EXERCISE REQUIREMENTS
Return exactly the lines of the records below, starting at the line that contains "R3: 33k (DGND, RESET) -> 1.2k (DGND, RESET)" and ending at the line that contains "SW2: switch (3V3, RESET)", with both of those lines kept.

SUPPLIED RECORDS
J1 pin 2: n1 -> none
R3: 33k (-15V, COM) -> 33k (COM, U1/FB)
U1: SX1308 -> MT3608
---
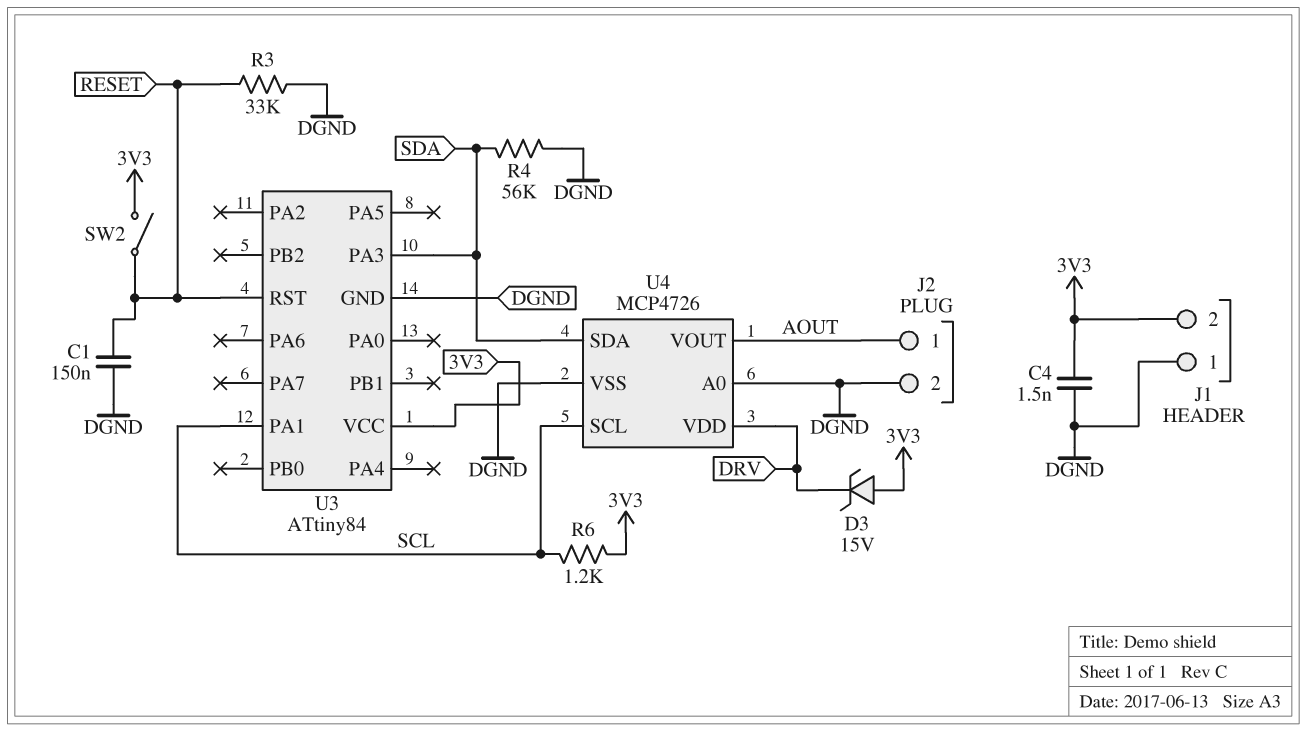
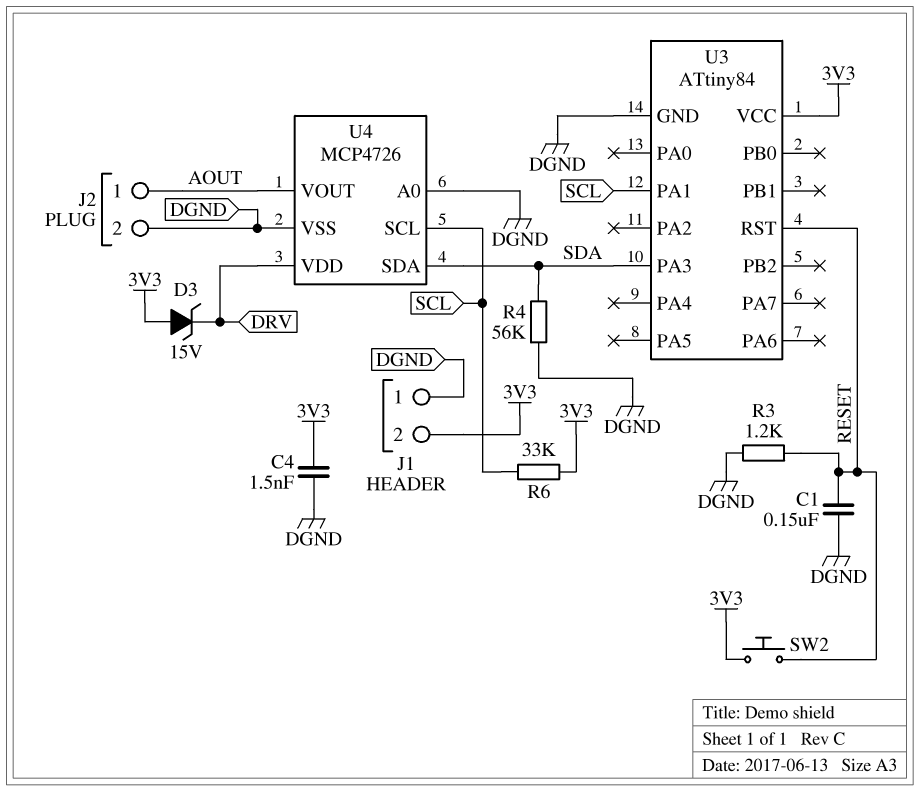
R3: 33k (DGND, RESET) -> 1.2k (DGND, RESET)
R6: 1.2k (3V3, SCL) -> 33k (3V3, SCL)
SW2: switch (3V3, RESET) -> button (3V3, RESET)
==
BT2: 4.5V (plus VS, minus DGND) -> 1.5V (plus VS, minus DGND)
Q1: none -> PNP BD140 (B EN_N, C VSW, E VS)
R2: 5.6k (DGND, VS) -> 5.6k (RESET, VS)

ANSWER SECTION
R3: 33k (DGND, RESET) -> 1.2k (DGND, RESET)
R6: 1.2k (3V3, SCL) -> 33k (3V3, SCL)
SW2: switch (3V3, RESET) -> button (3V3, RESET)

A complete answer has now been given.